━━━━━ DATASET ENTRIES
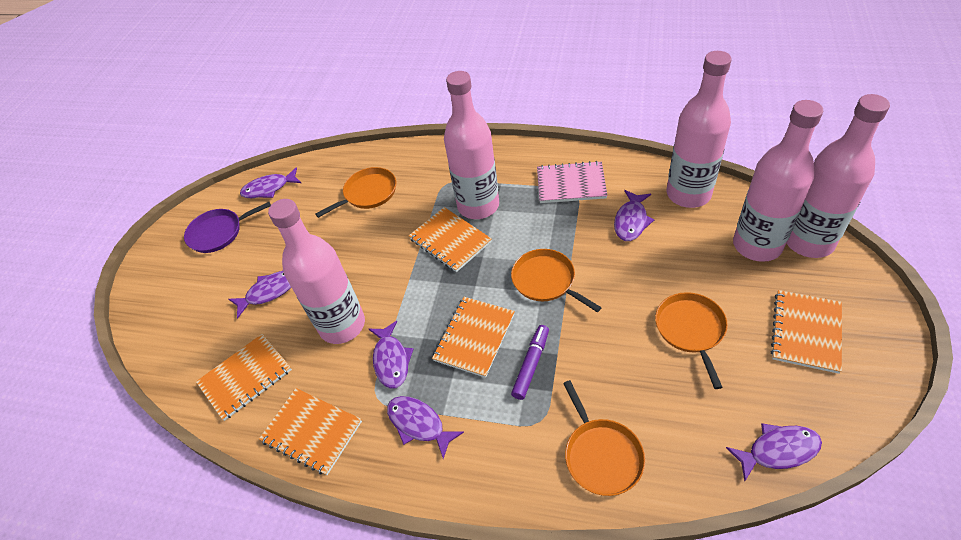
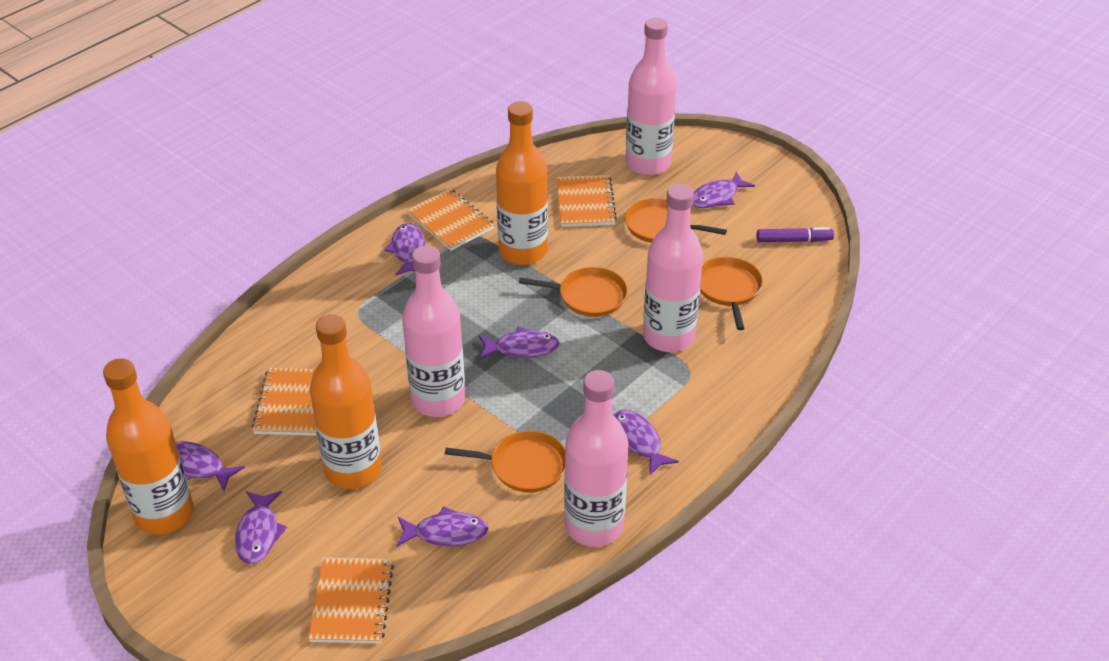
orange bottle: 0 -> 3
orange notebook: 5 -> 4
pink bottle: 5 -> 4
pink notebook: 1 -> 0
purple fish: 6 -> 7
purple pan: 1 -> 0

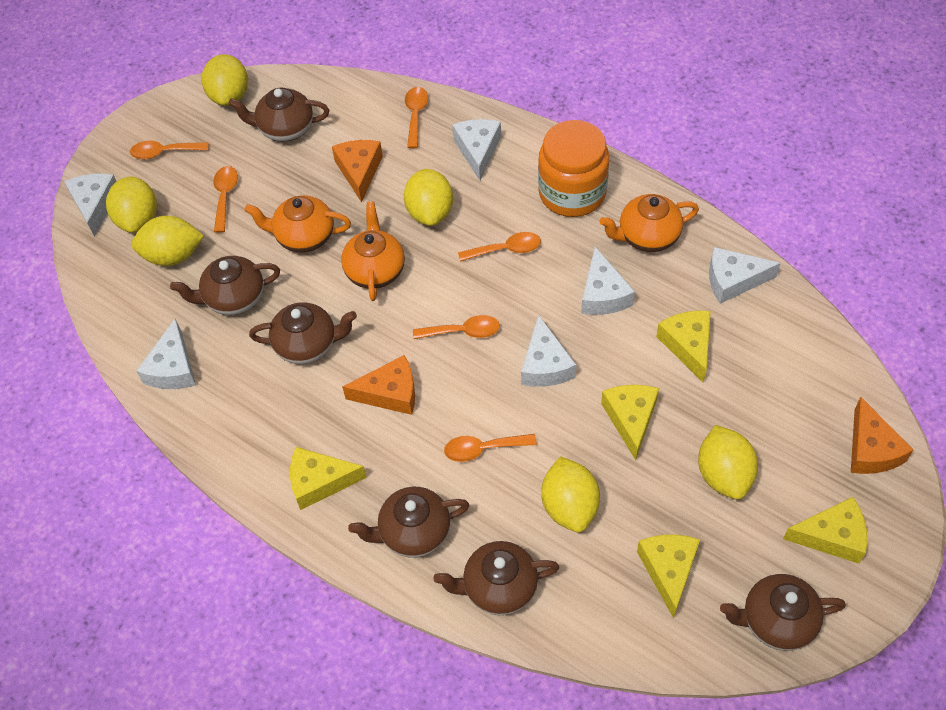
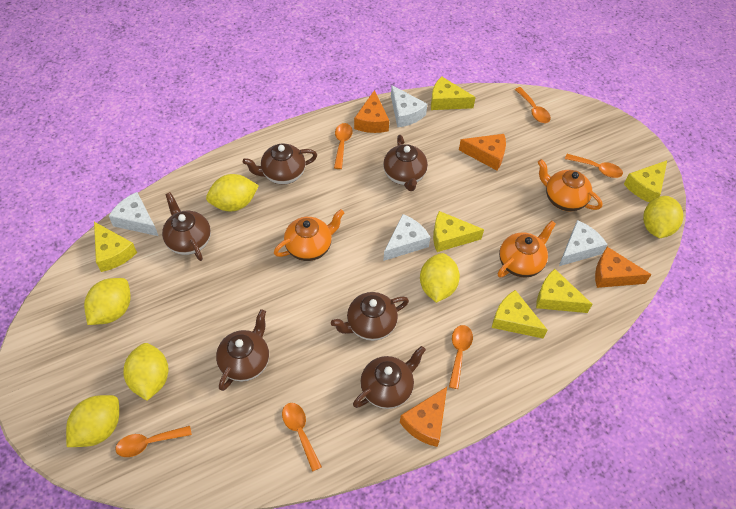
orange cheese: 3 -> 4
orange jar: 1 -> 0
white cheese: 6 -> 4
yellow cheese: 5 -> 6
━━━━━━━━━━
WHAT IS BEING ASKED:
Write the lines above out again exactly, excluding every picture.

FINISHED TASK:
orange bottle: 0 -> 3
orange notebook: 5 -> 4
pink bottle: 5 -> 4
pink notebook: 1 -> 0
purple fish: 6 -> 7
purple pan: 1 -> 0

orange cheese: 3 -> 4
orange jar: 1 -> 0
white cheese: 6 -> 4
yellow cheese: 5 -> 6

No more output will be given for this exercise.